All lines from the one containing "SERVO3: DS3218 -> SG90" through the final line of the records below should be reproduced exactly, with the pictures left out.

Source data
↓

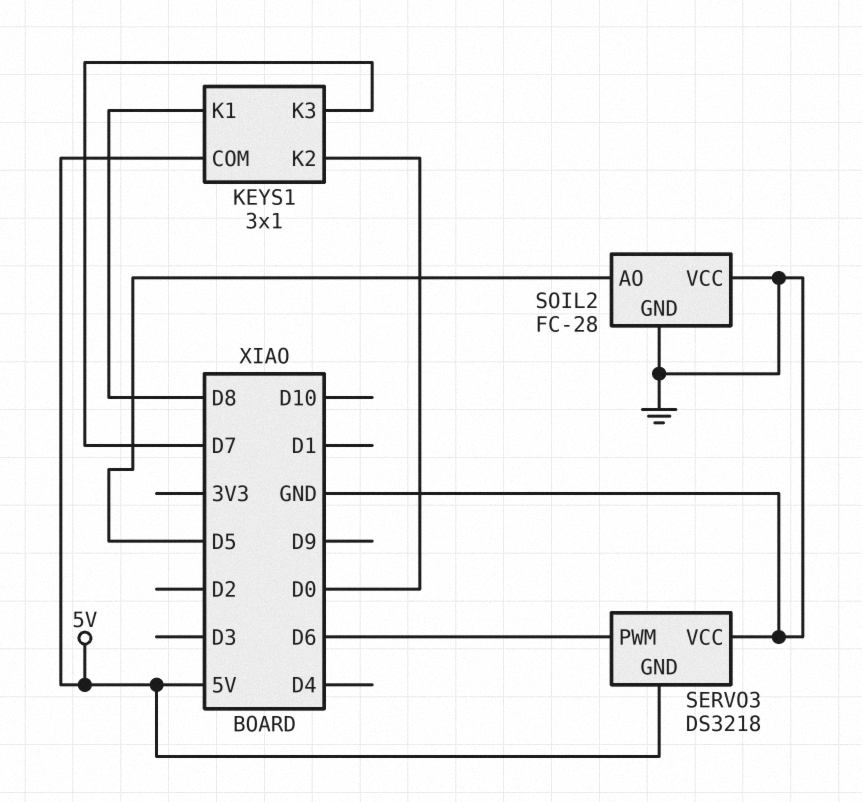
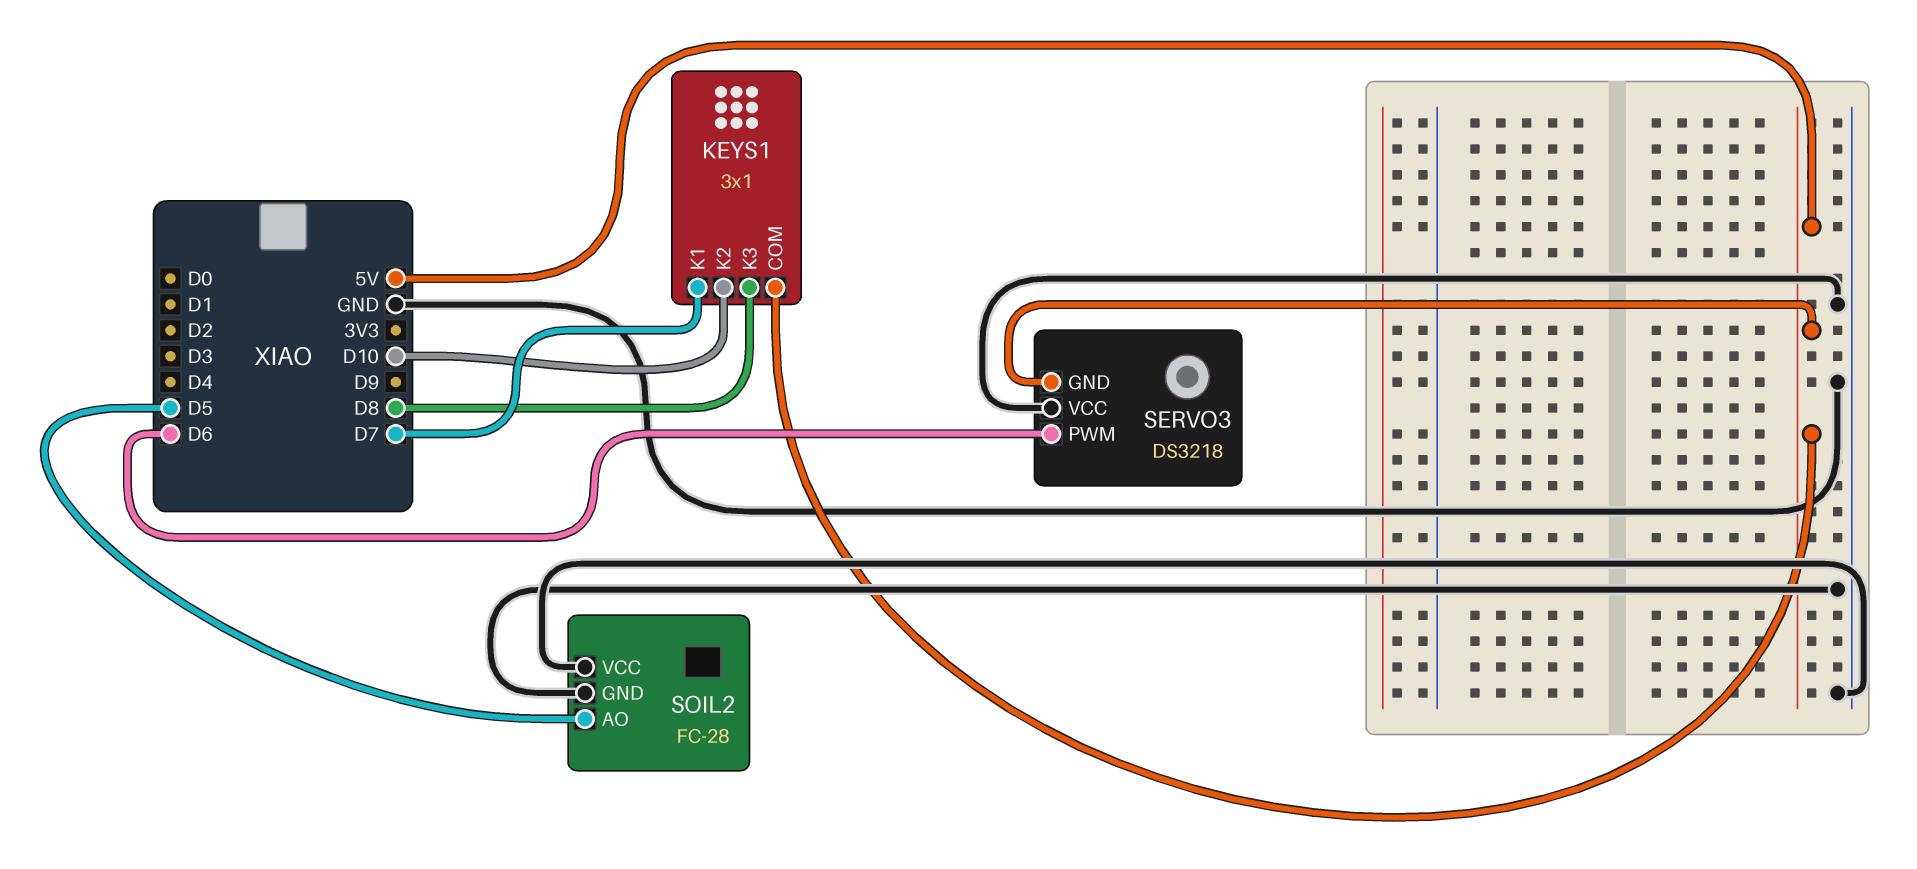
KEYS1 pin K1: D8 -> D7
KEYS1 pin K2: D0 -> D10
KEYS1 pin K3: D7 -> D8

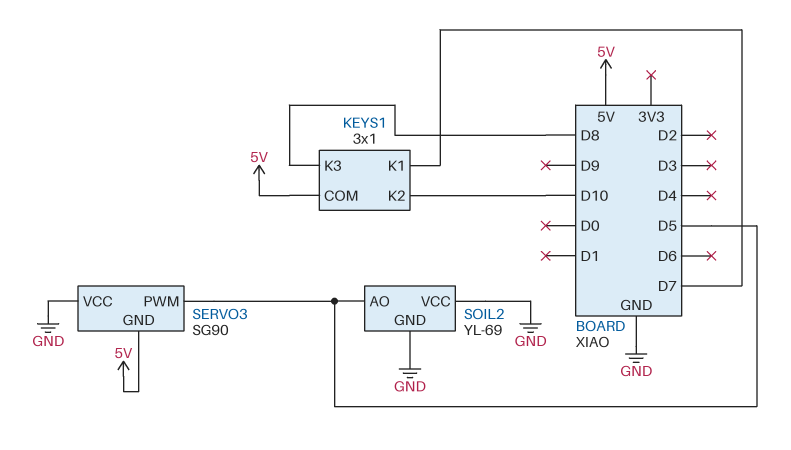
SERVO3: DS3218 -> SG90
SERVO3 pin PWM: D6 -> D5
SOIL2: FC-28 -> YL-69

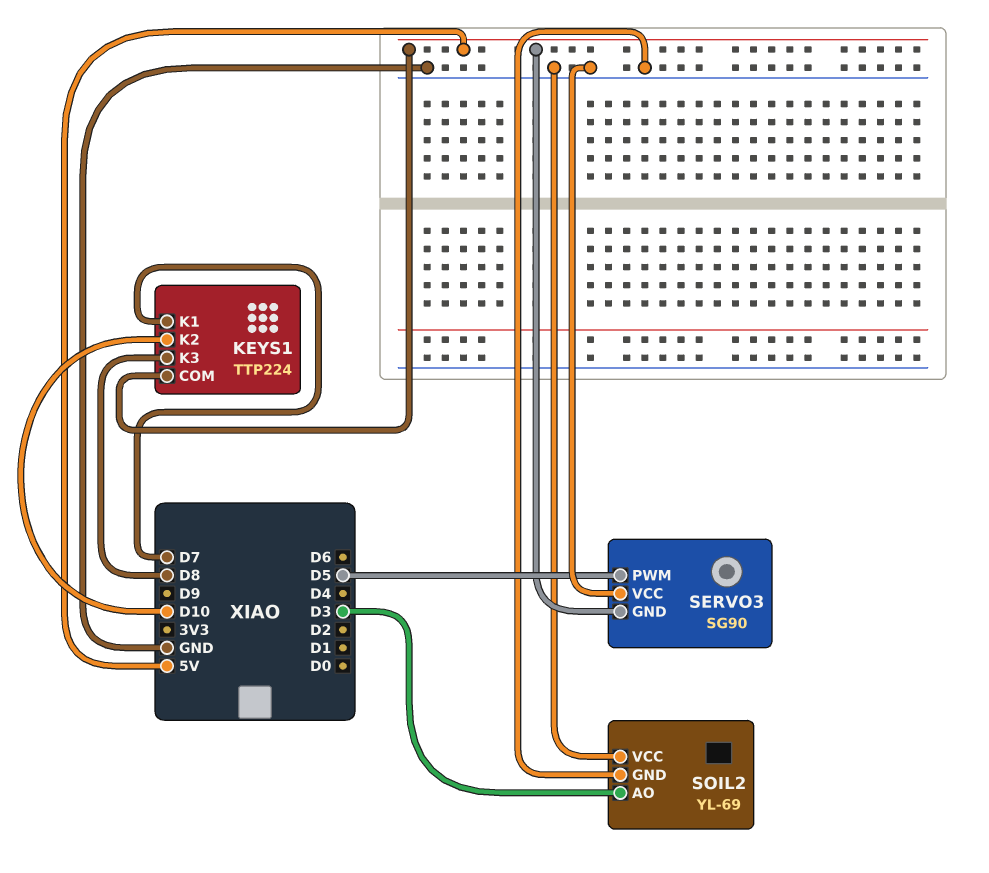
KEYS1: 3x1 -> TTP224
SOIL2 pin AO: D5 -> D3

↑

RESPONSE TO THE TASK:
SERVO3: DS3218 -> SG90
SERVO3 pin PWM: D6 -> D5
SOIL2: FC-28 -> YL-69

KEYS1: 3x1 -> TTP224
SOIL2 pin AO: D5 -> D3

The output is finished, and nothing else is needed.